» **Instructions for the task**: Your answer should be the lines of the data below that contain "right".

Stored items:

+++

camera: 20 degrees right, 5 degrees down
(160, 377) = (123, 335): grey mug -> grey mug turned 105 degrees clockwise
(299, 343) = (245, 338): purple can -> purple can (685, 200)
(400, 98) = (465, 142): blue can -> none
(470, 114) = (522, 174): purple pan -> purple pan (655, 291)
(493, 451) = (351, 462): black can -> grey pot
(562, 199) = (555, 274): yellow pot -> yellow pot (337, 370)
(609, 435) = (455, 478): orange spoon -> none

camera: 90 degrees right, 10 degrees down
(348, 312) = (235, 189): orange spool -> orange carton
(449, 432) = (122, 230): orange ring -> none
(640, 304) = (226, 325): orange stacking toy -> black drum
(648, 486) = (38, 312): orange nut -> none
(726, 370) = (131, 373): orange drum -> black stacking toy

+++

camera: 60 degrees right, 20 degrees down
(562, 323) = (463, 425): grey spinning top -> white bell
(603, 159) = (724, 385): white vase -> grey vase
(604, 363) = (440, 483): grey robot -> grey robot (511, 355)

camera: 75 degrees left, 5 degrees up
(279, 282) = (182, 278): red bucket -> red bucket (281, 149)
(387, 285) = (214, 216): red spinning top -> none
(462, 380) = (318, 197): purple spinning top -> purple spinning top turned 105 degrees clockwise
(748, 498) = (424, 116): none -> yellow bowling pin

+++

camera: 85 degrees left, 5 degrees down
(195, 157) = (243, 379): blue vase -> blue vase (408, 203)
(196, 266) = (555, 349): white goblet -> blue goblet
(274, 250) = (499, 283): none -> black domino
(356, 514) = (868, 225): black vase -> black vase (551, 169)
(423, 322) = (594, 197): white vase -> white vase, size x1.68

+++

» **Task result**:
camera: 20 degrees right, 5 degrees down
camera: 90 degrees right, 10 degrees down
camera: 60 degrees right, 20 degrees down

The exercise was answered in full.